EXERCISE INSTRUCTIONS: Using the listing below, set down exactly the lines starting at the line that contains "(135, 190) = (291, 88): green" and ending at the line that contains "(188, 282) = (188, 155): white", both included, and no others.

BEGIN DATASET ENTRIES

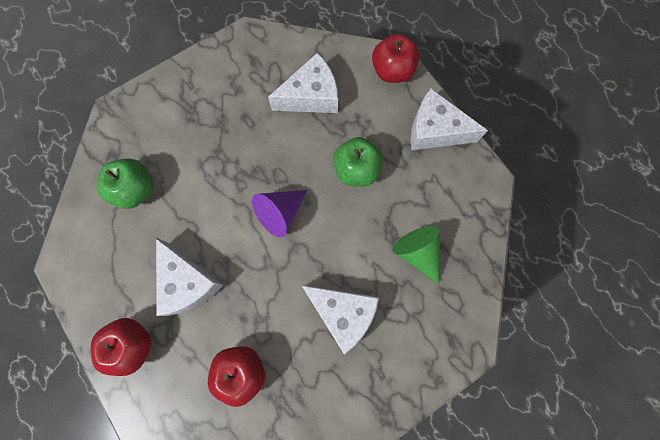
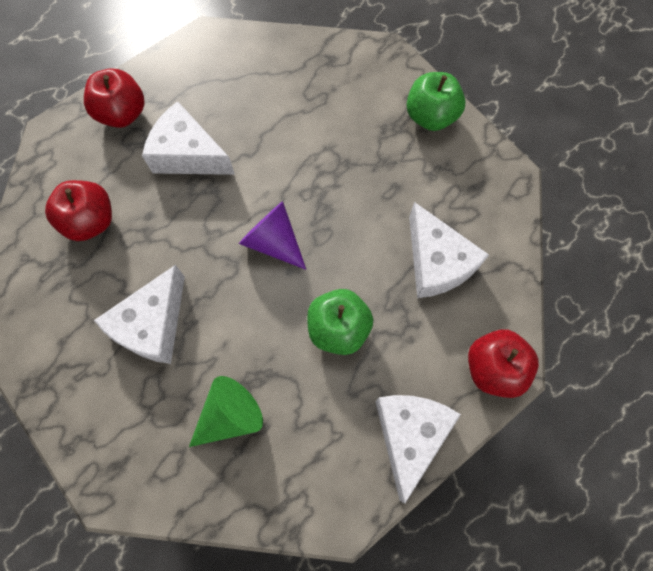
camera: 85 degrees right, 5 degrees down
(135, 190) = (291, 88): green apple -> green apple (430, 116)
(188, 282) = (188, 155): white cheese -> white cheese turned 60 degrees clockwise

END DATASET ENTRIES
BEGIN DATASET ENTRIES

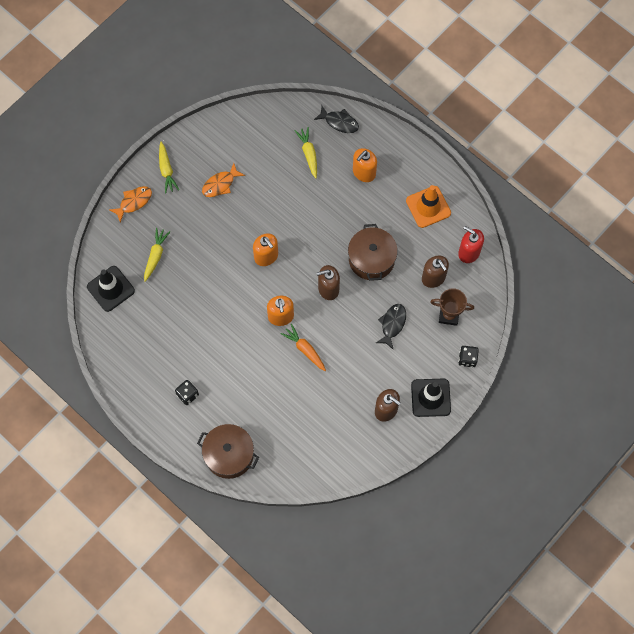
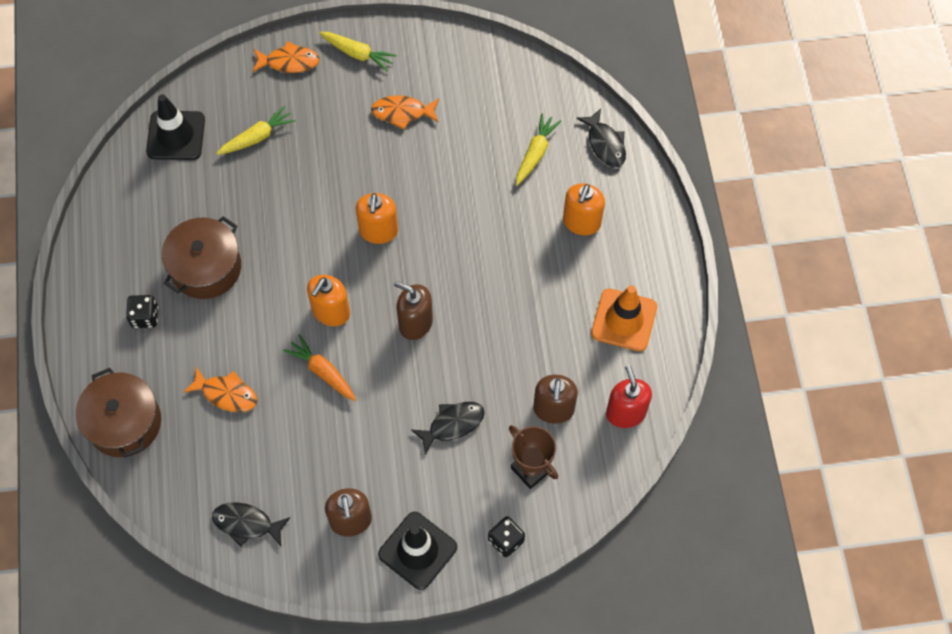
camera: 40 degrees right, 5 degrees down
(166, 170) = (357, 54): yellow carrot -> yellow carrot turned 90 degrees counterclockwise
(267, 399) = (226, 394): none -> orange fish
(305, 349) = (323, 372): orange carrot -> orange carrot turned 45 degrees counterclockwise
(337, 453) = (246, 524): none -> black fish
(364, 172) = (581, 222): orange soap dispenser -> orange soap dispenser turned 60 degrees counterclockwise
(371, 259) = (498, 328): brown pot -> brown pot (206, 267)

END DATASET ENTRIES

RESPONSE:
(135, 190) = (291, 88): green apple -> green apple (430, 116)
(188, 282) = (188, 155): white cheese -> white cheese turned 60 degrees clockwise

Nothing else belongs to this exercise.